Work instruction => In the records below, find the line holding "camera: 15 degrees right, 15 degrees down" and the line holding "(459, 126) = (556, 122): yellow". Set down both, with every line between them, exactly.

The records =>
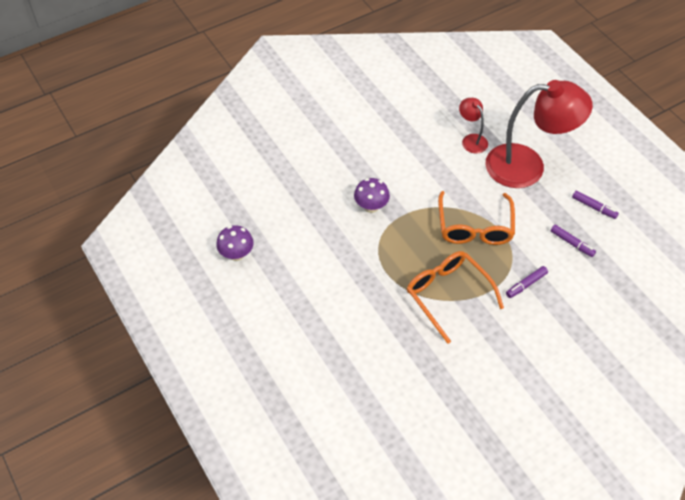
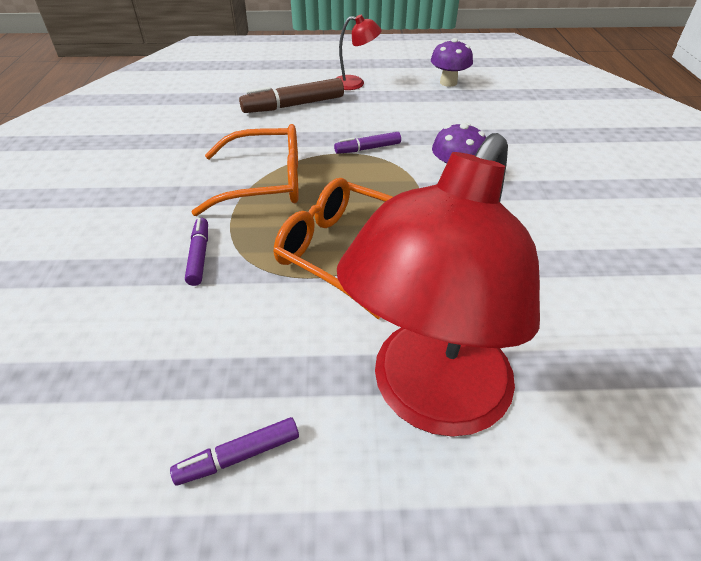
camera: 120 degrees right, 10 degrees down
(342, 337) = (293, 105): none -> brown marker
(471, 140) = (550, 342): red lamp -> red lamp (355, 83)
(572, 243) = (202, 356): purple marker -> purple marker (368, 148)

==

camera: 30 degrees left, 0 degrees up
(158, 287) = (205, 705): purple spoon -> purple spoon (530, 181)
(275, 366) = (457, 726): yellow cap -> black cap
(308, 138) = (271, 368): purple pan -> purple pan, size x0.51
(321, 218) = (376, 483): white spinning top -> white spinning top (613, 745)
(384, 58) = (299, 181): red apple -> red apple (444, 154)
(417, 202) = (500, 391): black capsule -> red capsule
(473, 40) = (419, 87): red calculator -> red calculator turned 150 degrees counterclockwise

--

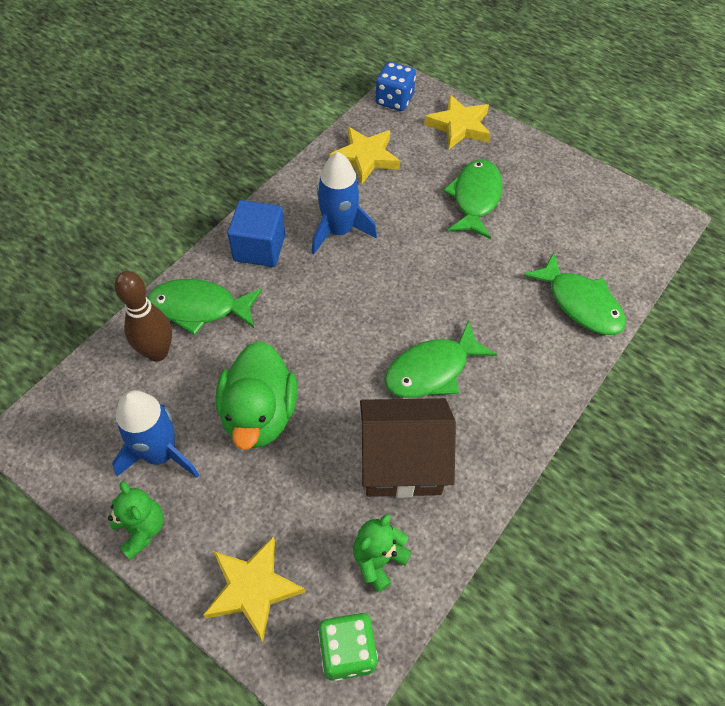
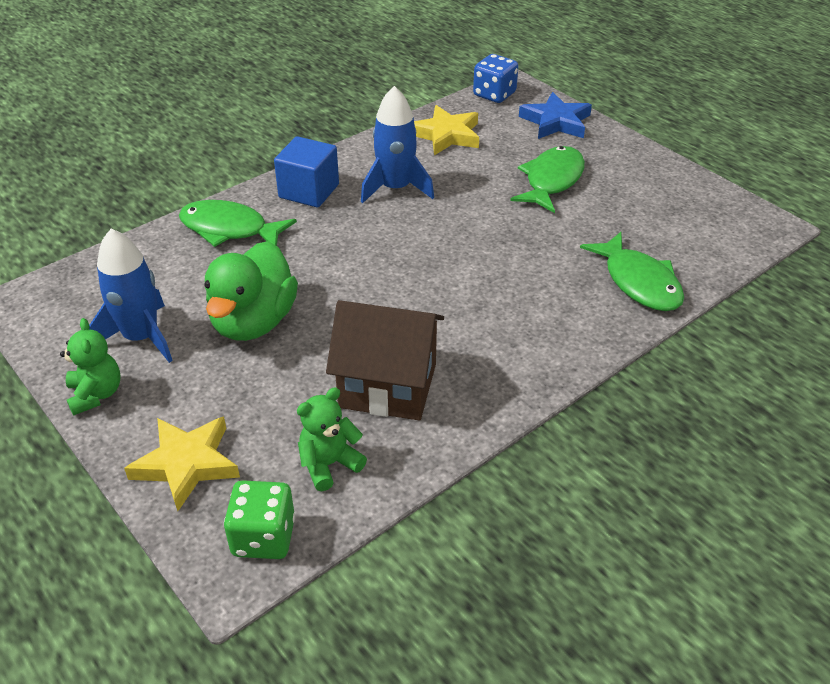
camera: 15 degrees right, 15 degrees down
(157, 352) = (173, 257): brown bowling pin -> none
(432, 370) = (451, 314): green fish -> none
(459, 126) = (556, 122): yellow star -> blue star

Task answer =>
camera: 15 degrees right, 15 degrees down
(157, 352) = (173, 257): brown bowling pin -> none
(432, 370) = (451, 314): green fish -> none
(459, 126) = (556, 122): yellow star -> blue star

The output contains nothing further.